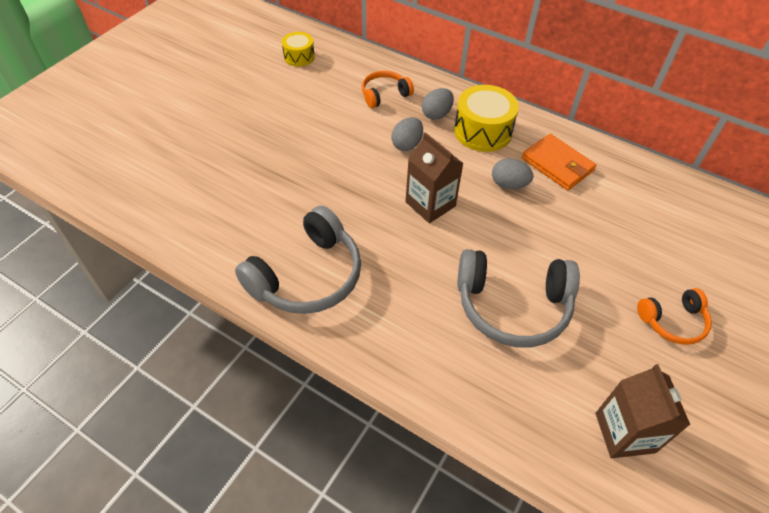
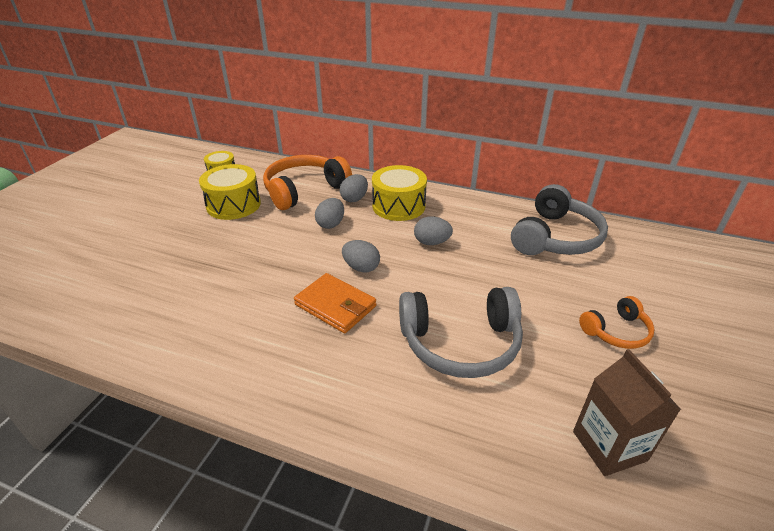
camera: 10 degrees left, 15 degrees down
grey headphones [235,206,361,314] -> grey headphones moved to [511,184,608,255]
orange headphones [362,71,414,108] -> orange headphones [263,155,352,210], size x1.82
brown carton [405,132,464,223] -> grey egg [342,240,380,273]
orange wallet [522,134,597,190] -> orange wallet moved to [294,273,376,333]
none -> yellow drum [199,164,261,220]

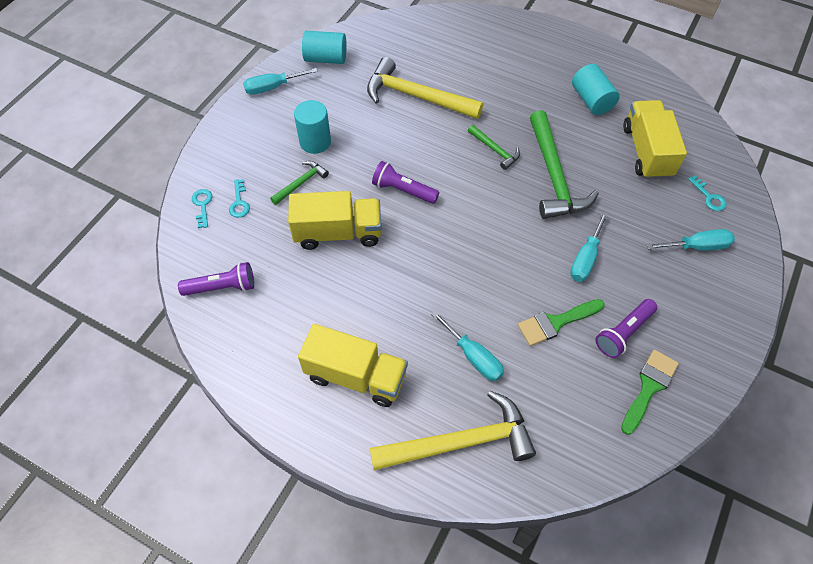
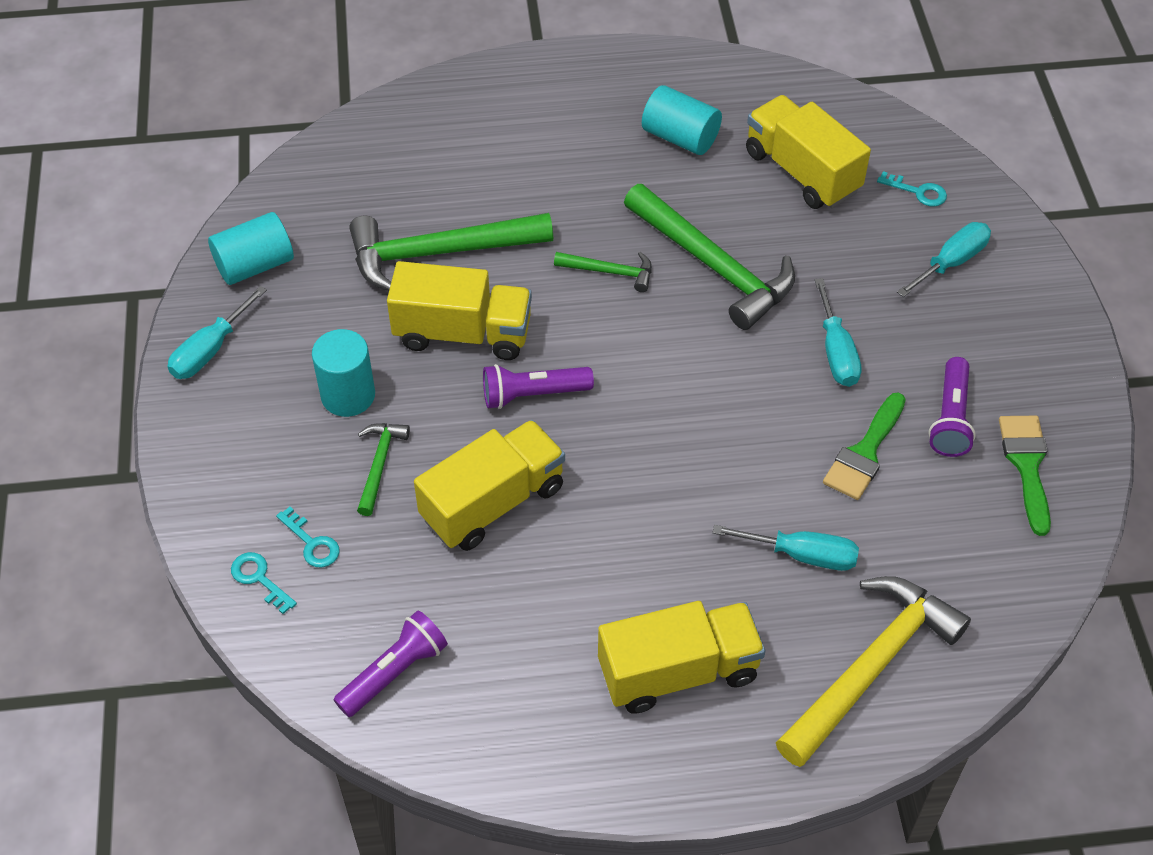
camera: 35 degrees left, 5 degrees down
yellow hammer [367,57,483,119] -> green hammer [349,213,553,291]
none -> yellow truck [387,261,532,360]

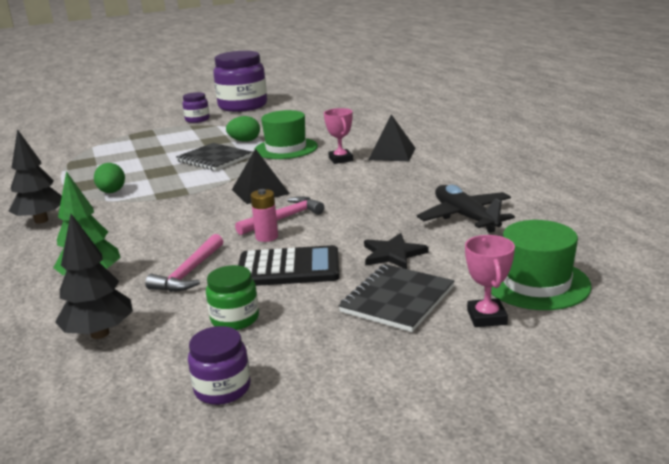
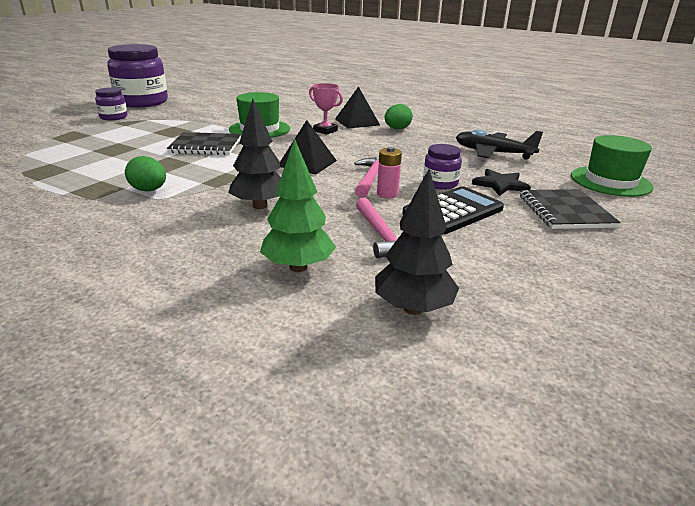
camera: 40 degrees left, 5 degrees up
black tree [9,129,62,224] -> black tree moved to [229,98,281,209]
purple jar [188,326,250,405] -> purple jar moved to [423,144,462,190]
green jar [206,265,259,330] -> none
green egg [226,116,260,142] -> green egg moved to [385,104,413,129]
pink trophy [465,235,515,327] -> none

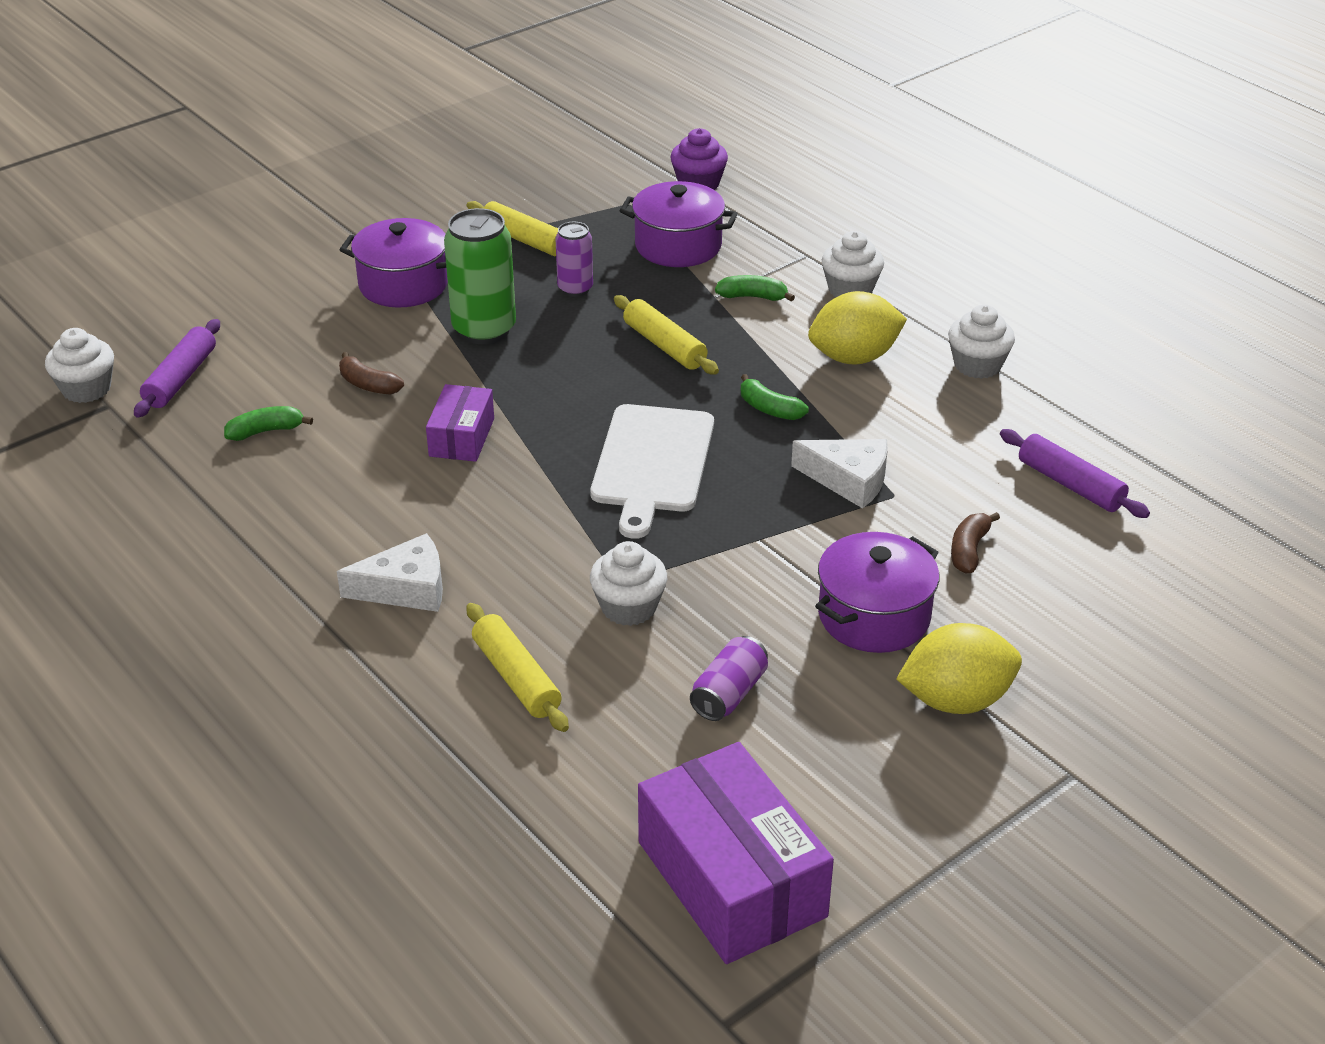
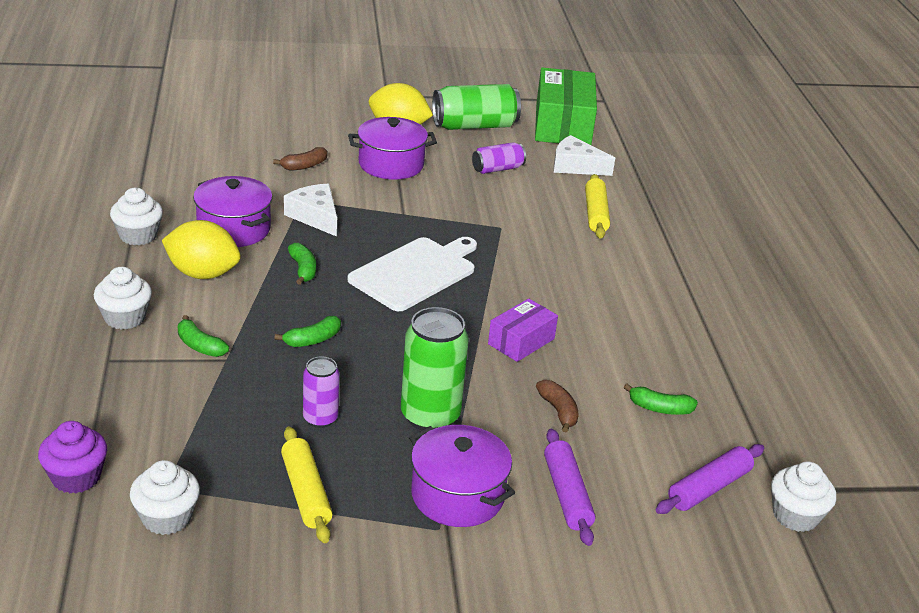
camera: 150 degrees left, 5 degrees down
white cheese [337,533,443,612] -> white cheese moved to [554,135,615,176]
white cupcake [590,541,667,626] -> white cupcake moved to [130,460,200,535]
yellow rolling pin [614,295,719,375] -> green banana [274,316,341,347]
purple pot [620,181,738,267] -> purple pot moved to [193,176,273,247]
purple box [638,742,834,964] -> green box [535,67,597,145]
purple rolling pin [1000,429,1150,518] -> purple rolling pin moved to [544,429,595,546]
none -> green can [432,84,521,130]

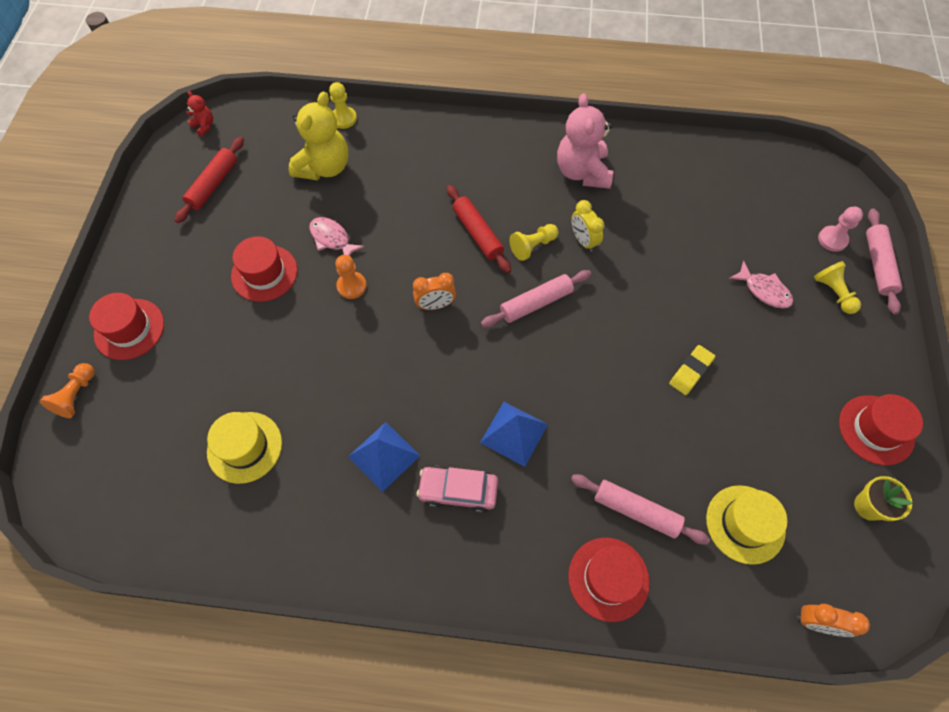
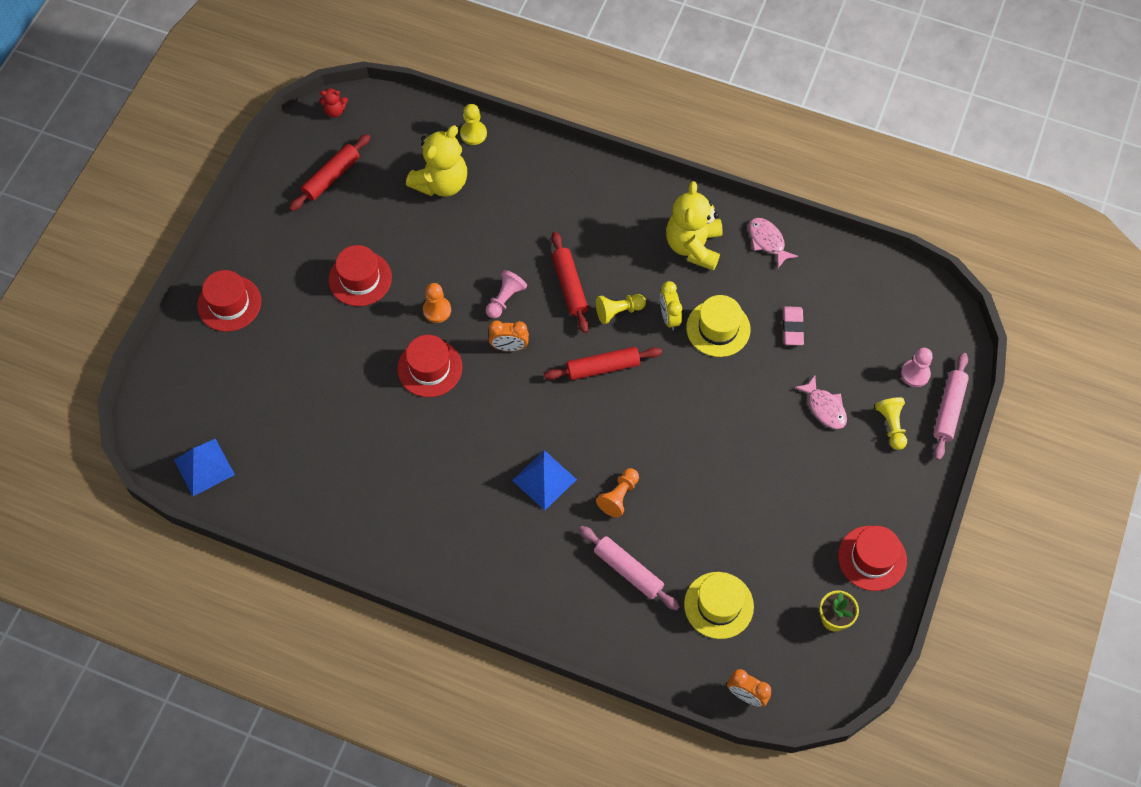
camera: 15 degrees right, 0 degrees up
orange pawn [40,363,95,418] -> orange pawn moved to [596,468,639,518]
red teddy bear [187,91,213,136] -> red teddy bear turned 120 degrees clockwise [319,87,348,118]
yellow hat [207,412,282,484] -> yellow hat moved to [686,295,750,357]
pink fish [309,217,364,256] -> pink fish moved to [749,218,798,268]
blue pyramid [348,422,420,492] -> blue pyramid moved to [174,438,235,496]
pink car [417,466,498,513] -> none
pink rolling pin [481,270,591,327] -> red rolling pin [544,347,662,380]
pink teddy bear [557,93,613,189] -> yellow teddy bear [666,181,723,271]
red hat [568,538,650,622] -> red hat moved to [397,335,462,397]
yellow eraser [669,345,715,395] -> none
none -> pink pawn [486,270,527,319]
none -> pink eraser [783,306,804,345]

#### [REQUIREMENT]
An exact copy is required of the lines from the start of the records above through the line with "brown carton [405,132,464,223]", and only those, without any pictures.

#### [REPLY TO THE EXERCISE]
camera: 10 degrees left, 15 degrees down
grey headphones [235,206,361,314] -> grey headphones moved to [511,184,608,255]
orange headphones [362,71,414,108] -> orange headphones [263,155,352,210], size x1.82
brown carton [405,132,464,223] -> grey egg [342,240,380,273]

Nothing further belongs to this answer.